* **TASK BRIEF**:
A faithful copy of the data, pictures omitted, is the required answer.

....

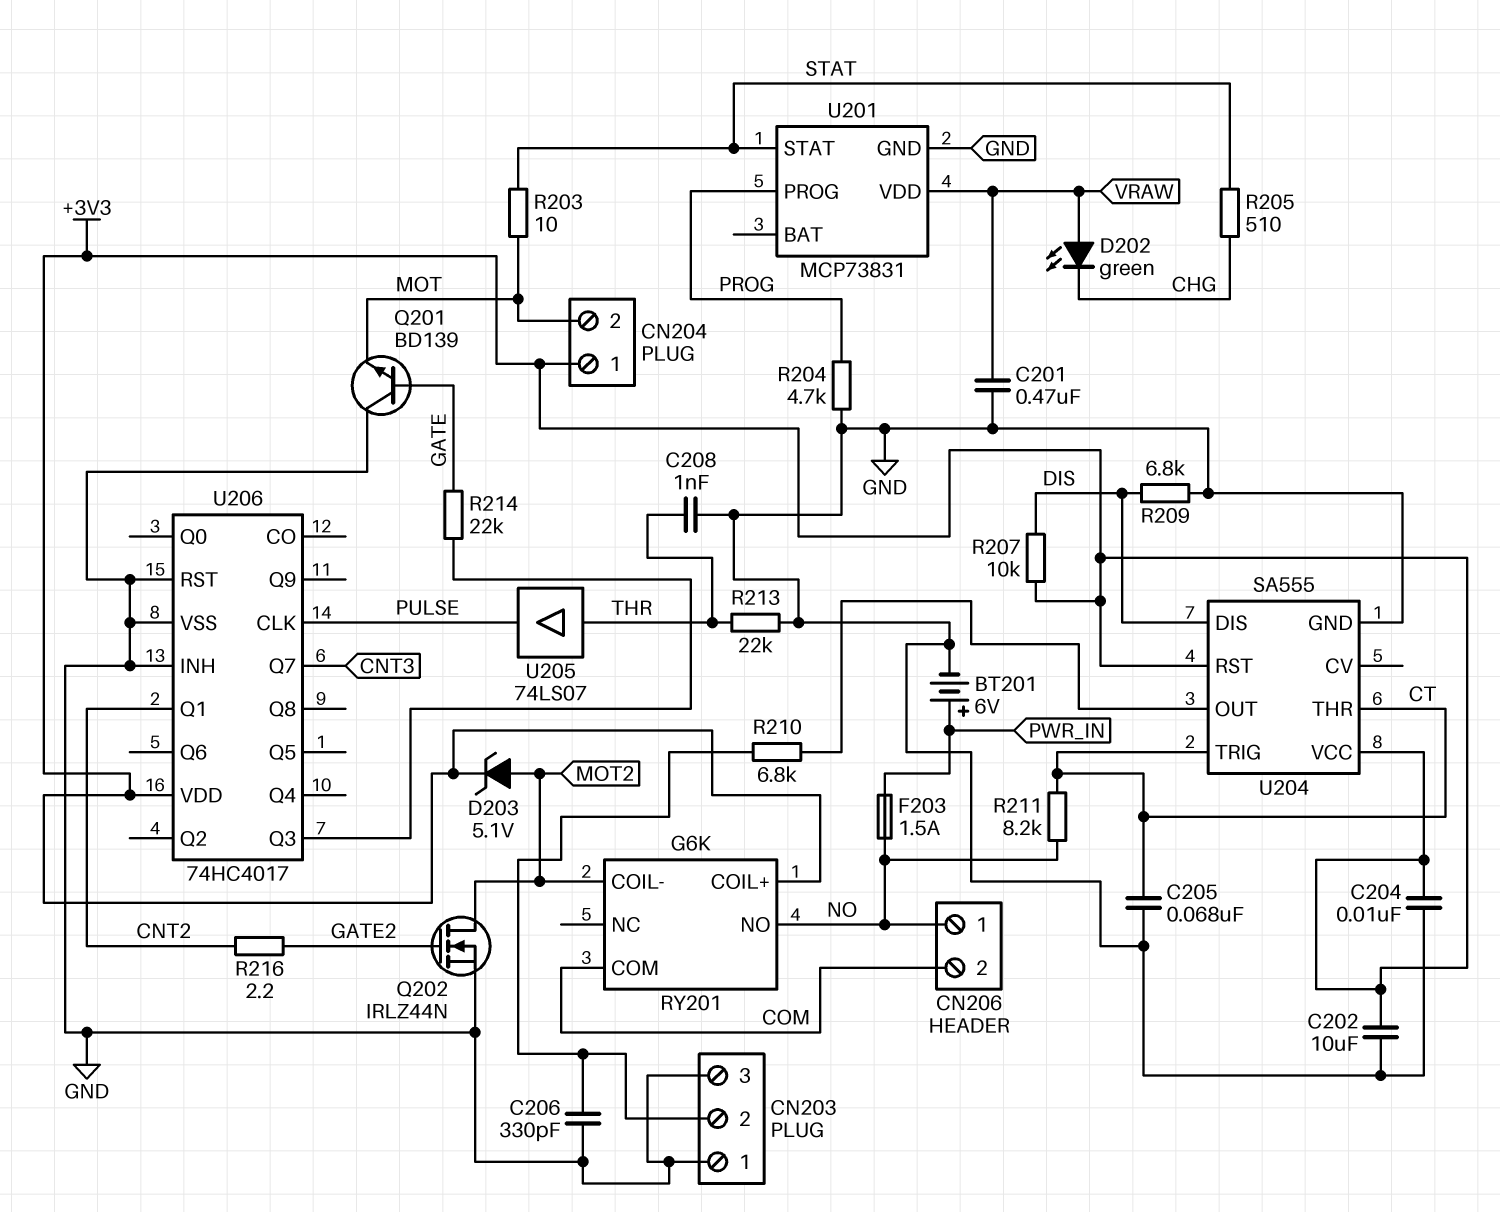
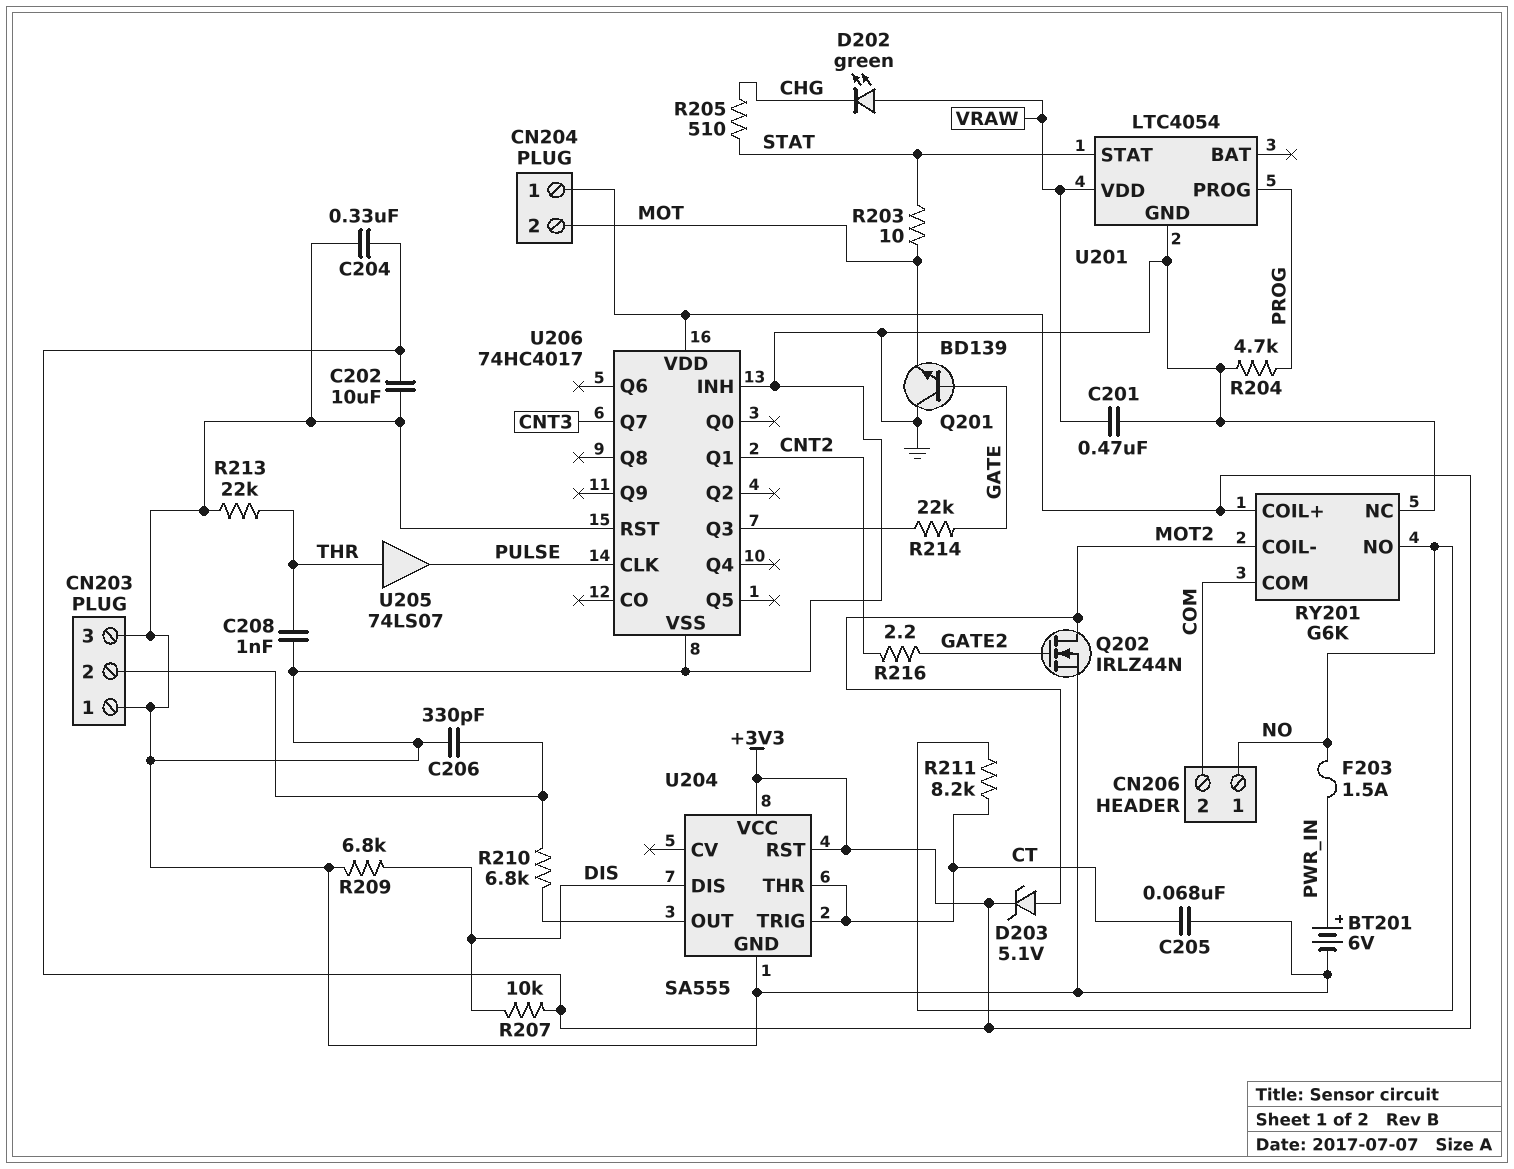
C204: 10nF (+3V3, GND) -> 330nF (+3V3, GND)
RY201 pin NC: none -> GND
U201: MCP73831 -> LTC4054

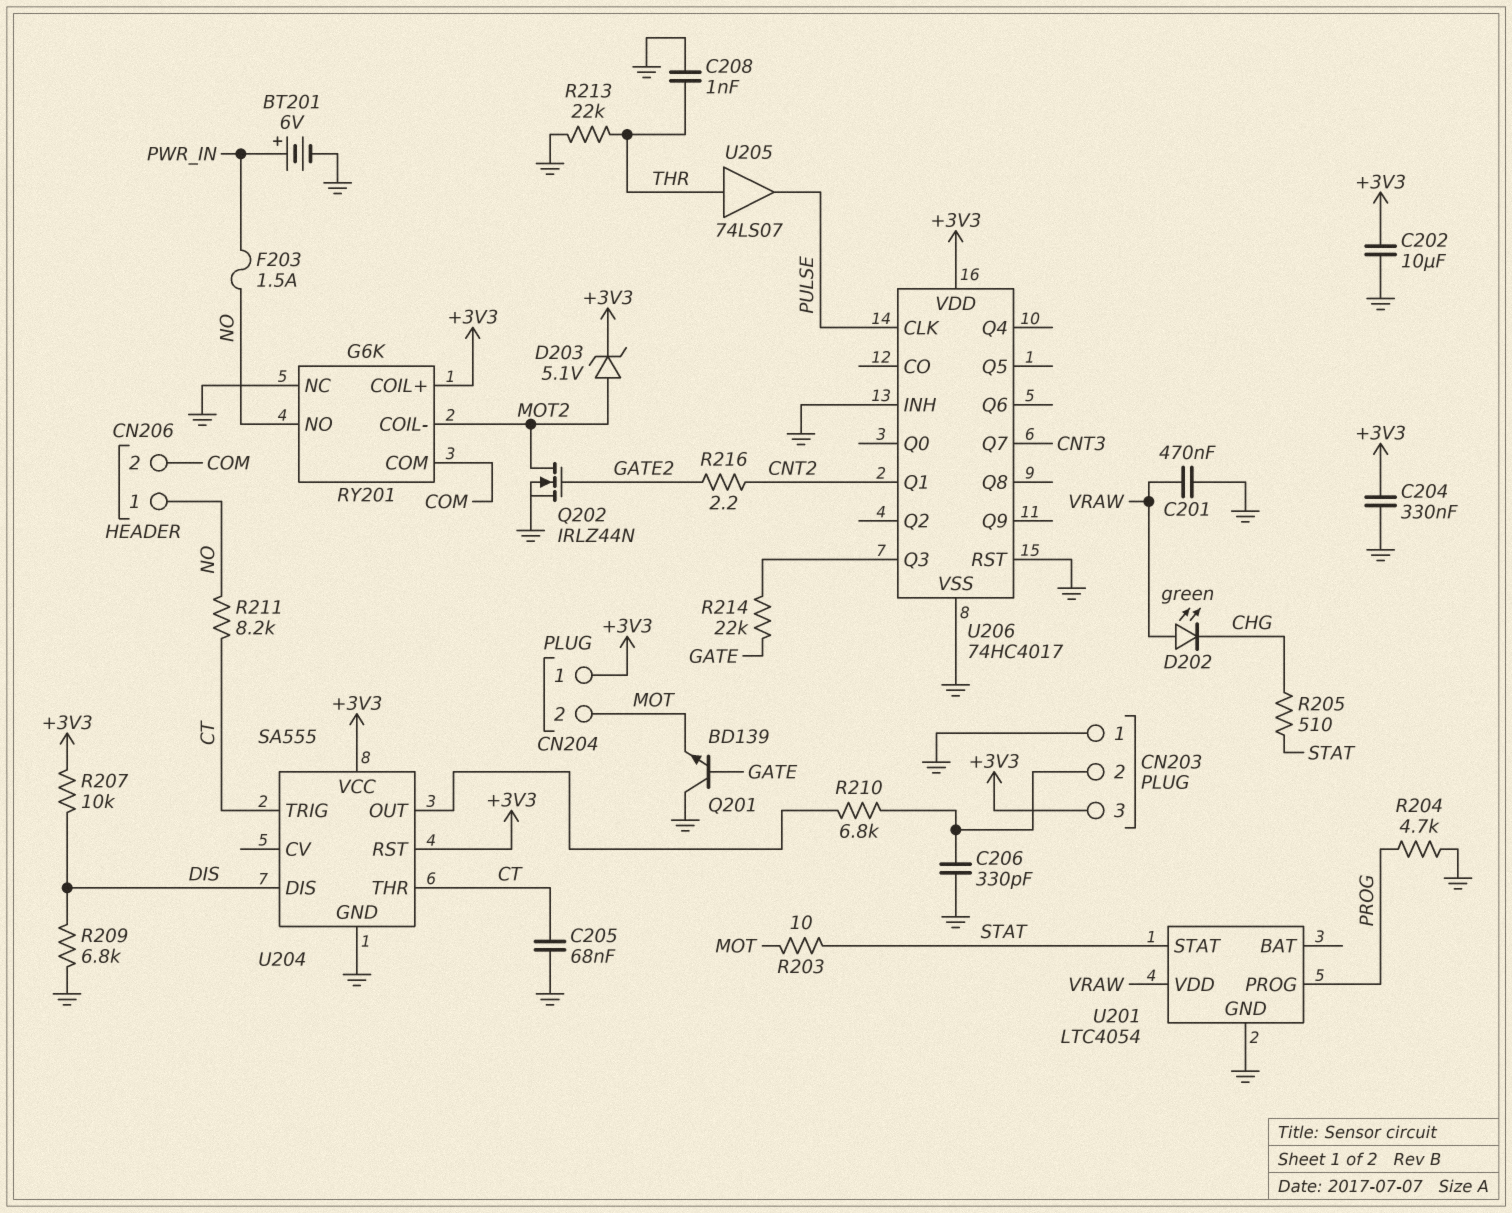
CN203 pin 3: GND -> +3V3

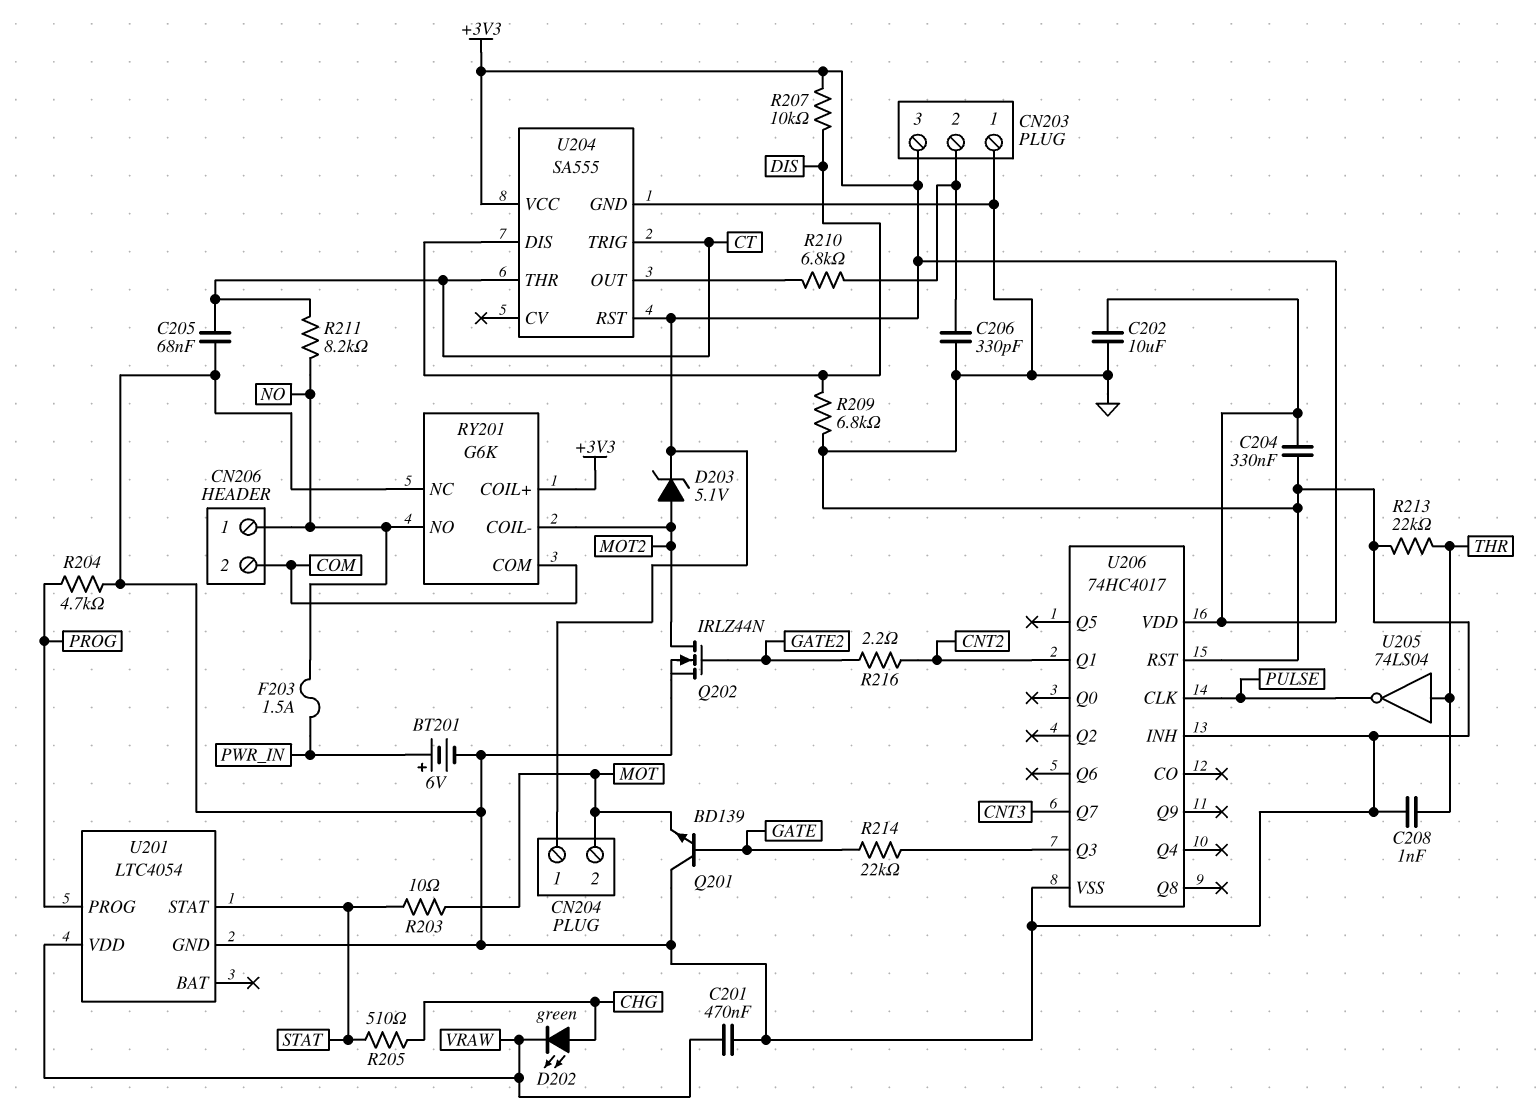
D202: LED green (A VRAW, K CHG) -> LED green (A CHG, K VRAW)
U205: buffer 74LS07 (in THR, out PULSE) -> NOT 74LS04 (in THR, out PULSE)

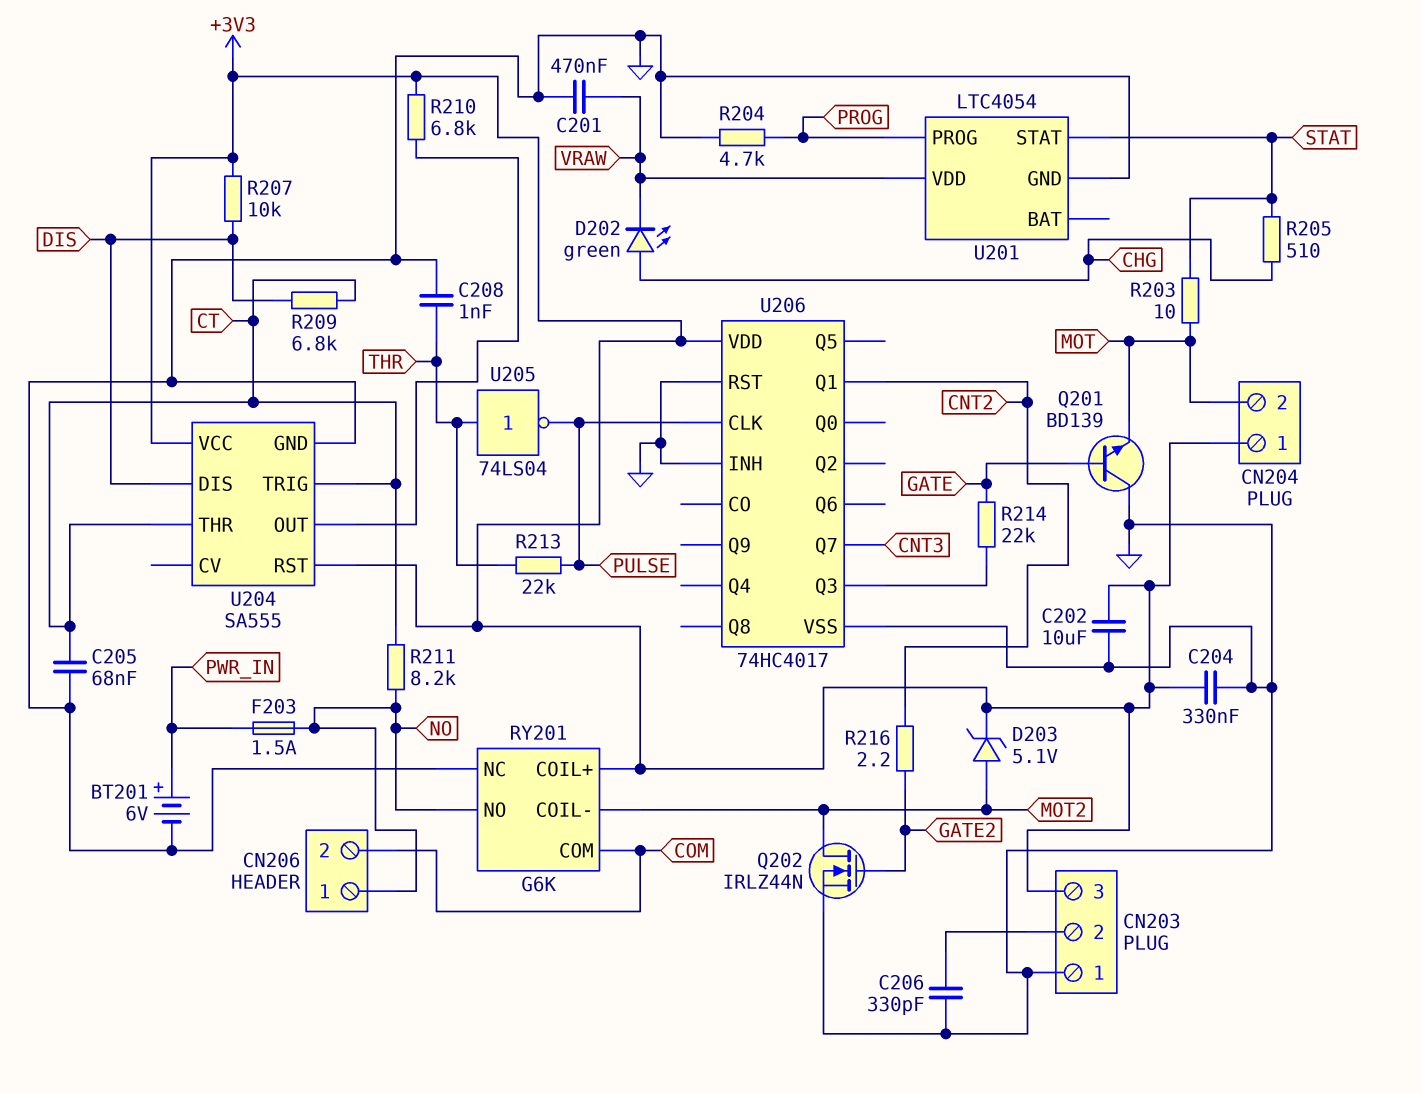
R209: 6.8k (DIS, GND) -> 6.8k (CT, DIS)
R210: 6.8k (CN203/2, U204/OUT) -> 6.8k (+3V3, U204/OUT)
R213: 22k (GND, THR) -> 22k (PULSE, THR)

....

* **EXERCISE ANSWER**:
C204: 10nF (+3V3, GND) -> 330nF (+3V3, GND)
RY201 pin NC: none -> GND
U201: MCP73831 -> LTC4054

CN203 pin 3: GND -> +3V3

D202: LED green (A VRAW, K CHG) -> LED green (A CHG, K VRAW)
U205: buffer 74LS07 (in THR, out PULSE) -> NOT 74LS04 (in THR, out PULSE)

R209: 6.8k (DIS, GND) -> 6.8k (CT, DIS)
R210: 6.8k (CN203/2, U204/OUT) -> 6.8k (+3V3, U204/OUT)
R213: 22k (GND, THR) -> 22k (PULSE, THR)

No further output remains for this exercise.